_Dataset extract_
↓
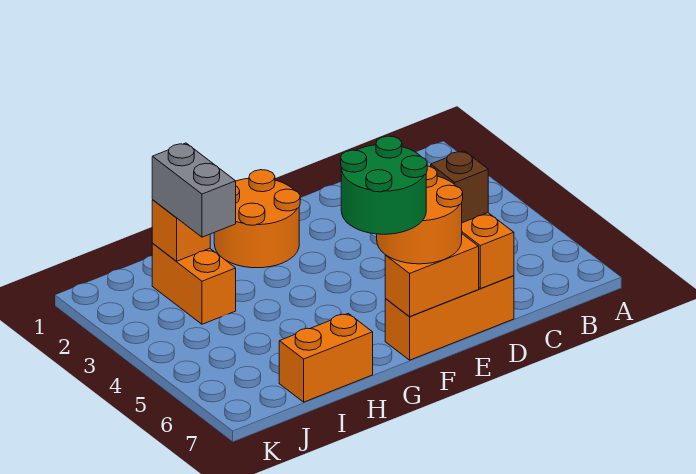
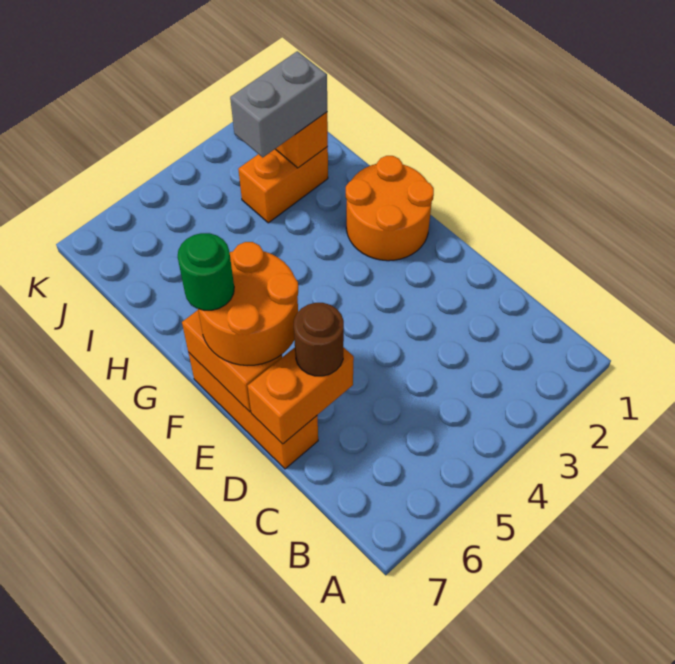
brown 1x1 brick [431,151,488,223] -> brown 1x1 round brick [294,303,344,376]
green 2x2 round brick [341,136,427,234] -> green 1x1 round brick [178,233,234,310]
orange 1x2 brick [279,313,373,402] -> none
↑
↓
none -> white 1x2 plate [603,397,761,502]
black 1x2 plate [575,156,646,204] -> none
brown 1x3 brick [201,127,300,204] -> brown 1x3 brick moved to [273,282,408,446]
↑
_Work instruction_
Your reply should hold all the lines from the listing above in which "plate" appears.

_Finished task_
none -> white 1x2 plate [603,397,761,502]
black 1x2 plate [575,156,646,204] -> none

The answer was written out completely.